• **TASK INSTRUCTIONS**: Extract all lines that hold "purple" from the records below.

─── PROVIDED DATA ───

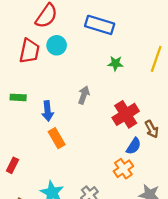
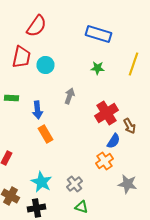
blue rectangle: (100, 25) -> (98, 34), moved
cyan circle: (57, 45) -> (46, 65), moved

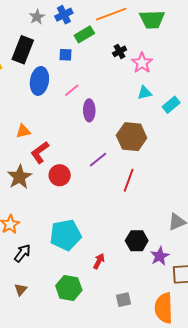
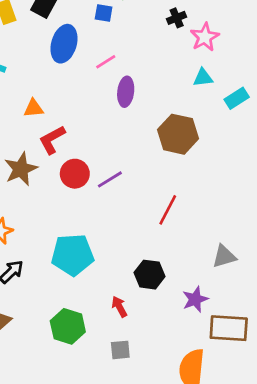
purple line: (98, 160) -> (110, 179), moved
red line: (129, 180) -> (168, 210), moved
black hexagon: (137, 241) -> (149, 275), moved
red arrow: (99, 261) -> (119, 307), moved, turned -63
gray square: (124, 300) -> (120, 350), moved

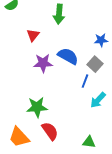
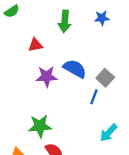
red triangle: (33, 35) -> (35, 45), turned 40
blue star: (101, 40) -> (102, 18), moved
cyan arrow: (98, 100) -> (109, 133), moved

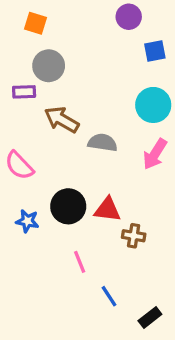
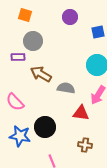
purple circle: (129, 17) -> (70, 17), moved
red triangle: (107, 210) -> (81, 113), moved
blue star: (27, 221) -> (20, 136), size x1.5

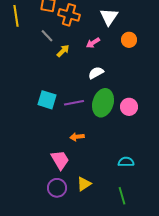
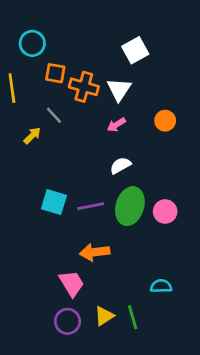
white triangle: (109, 17) -> (119, 89), moved
yellow arrow: (63, 51) -> (32, 136), moved
orange arrow: (77, 137) -> (95, 252), size x1.5
green line: (122, 196) -> (133, 317), moved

───

• **REPLY TO THE TASK**:
purple line: (98, 160) -> (110, 179), moved
purple circle: (129, 17) -> (70, 17), moved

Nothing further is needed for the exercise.